[[ WORKING DATA open ]]
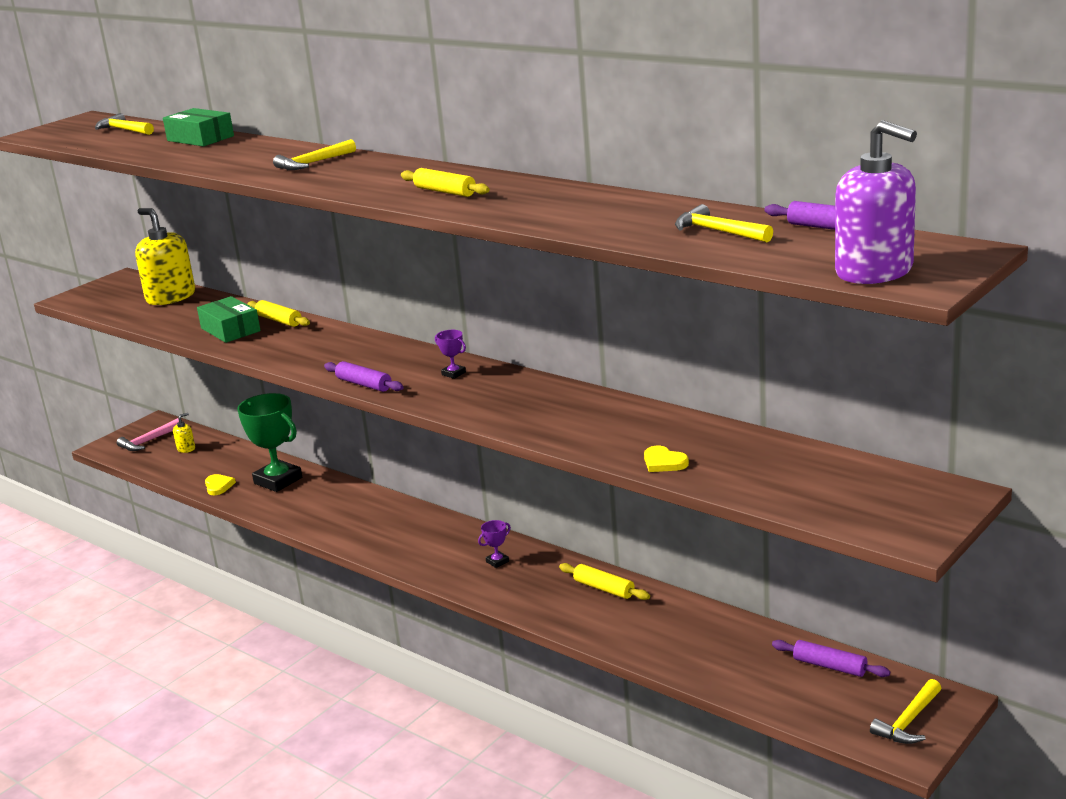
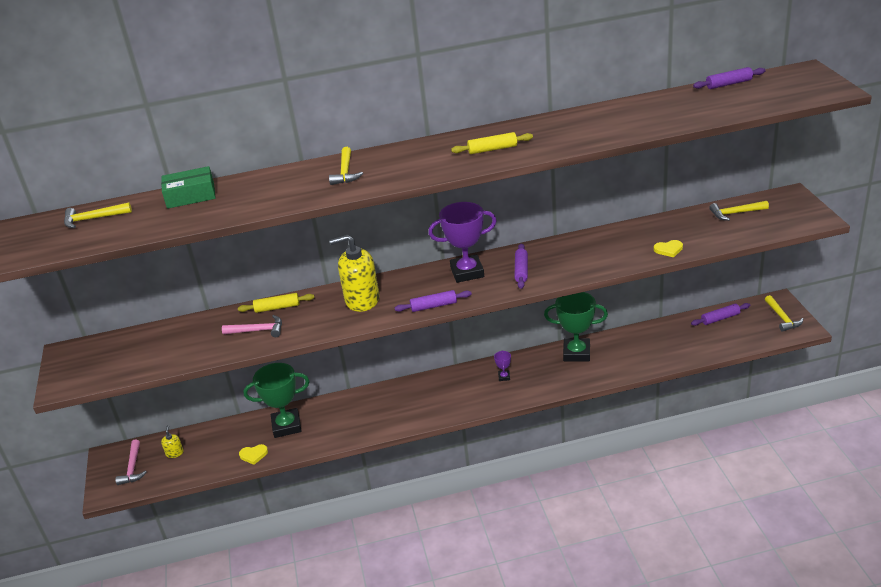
camera: 50 degrees left, 10 degrees up
yellow soap dispenser [135,208,195,305] -> yellow soap dispenser moved to [329,234,379,312]
green box [197,296,261,343] -> pink hammer [222,315,282,337]
yellow heart [205,474,236,495] -> yellow heart turned 150 degrees clockwise [239,444,268,465]
purple trophy [435,330,466,379] -> purple trophy [428,202,497,283], size x2.36
yellow rolling pin [559,563,650,600] -> green trophy [544,292,608,362]
yellow hammer [675,204,773,242] -> yellow hammer moved to [709,201,769,221]
purple soap dispenser [835,120,917,284] -> none
none -> purple rolling pin [515,244,528,289]

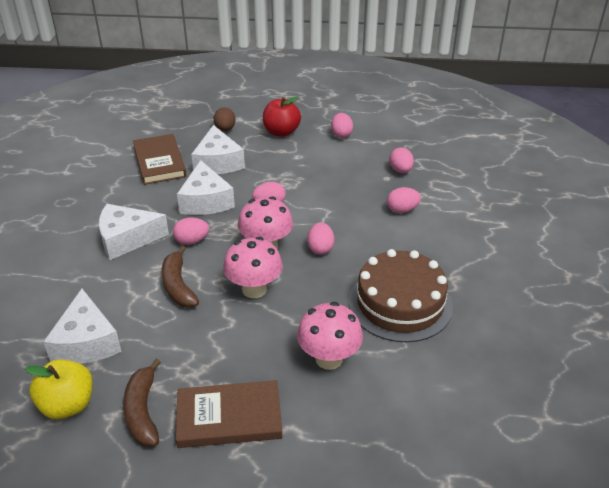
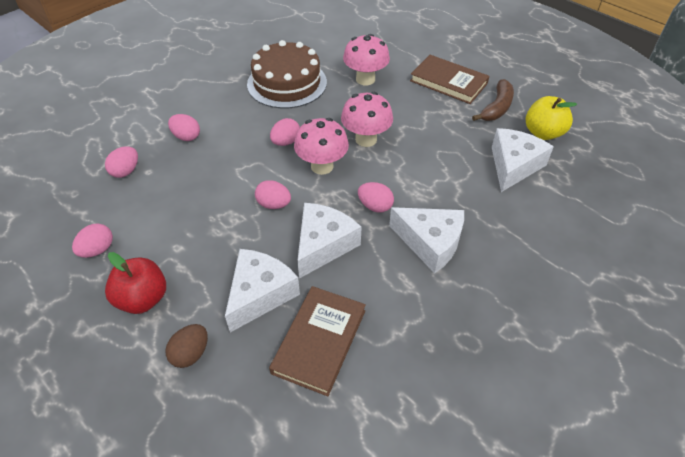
camera: 140 degrees left, 10 degrees up
brown banana [162,246,199,308] -> none

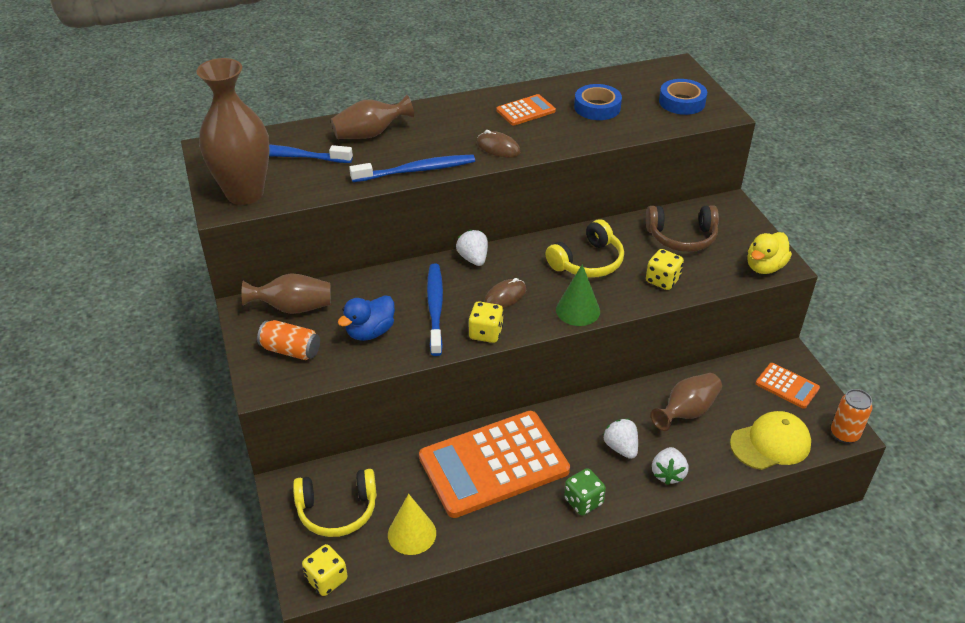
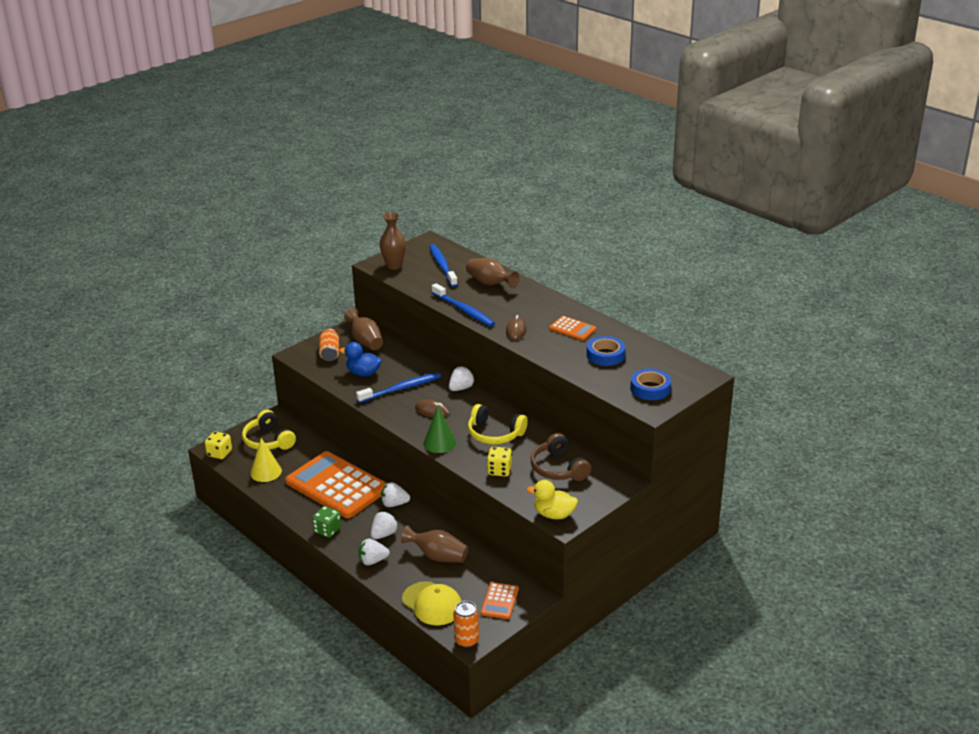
camera: 65 degrees right, 10 degrees down
brown vase [197,58,270,205] -> brown vase [379,212,406,270], size x0.61
yellow dice [468,301,504,343] -> none
none -> white strawberry [381,482,410,507]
[[ WORKING DATA closed ]]
• [ASSIGNMENT] All of the data above should be printed again exactly, though none of the pictures belong in the copy.

• [ANSWER FOR THE TASK]
camera: 50 degrees left, 10 degrees up
yellow soap dispenser [135,208,195,305] -> yellow soap dispenser moved to [329,234,379,312]
green box [197,296,261,343] -> pink hammer [222,315,282,337]
yellow heart [205,474,236,495] -> yellow heart turned 150 degrees clockwise [239,444,268,465]
purple trophy [435,330,466,379] -> purple trophy [428,202,497,283], size x2.36
yellow rolling pin [559,563,650,600] -> green trophy [544,292,608,362]
yellow hammer [675,204,773,242] -> yellow hammer moved to [709,201,769,221]
purple soap dispenser [835,120,917,284] -> none
none -> purple rolling pin [515,244,528,289]

camera: 140 degrees left, 10 degrees up
brown banana [162,246,199,308] -> none

camera: 65 degrees right, 10 degrees down
brown vase [197,58,270,205] -> brown vase [379,212,406,270], size x0.61
yellow dice [468,301,504,343] -> none
none -> white strawberry [381,482,410,507]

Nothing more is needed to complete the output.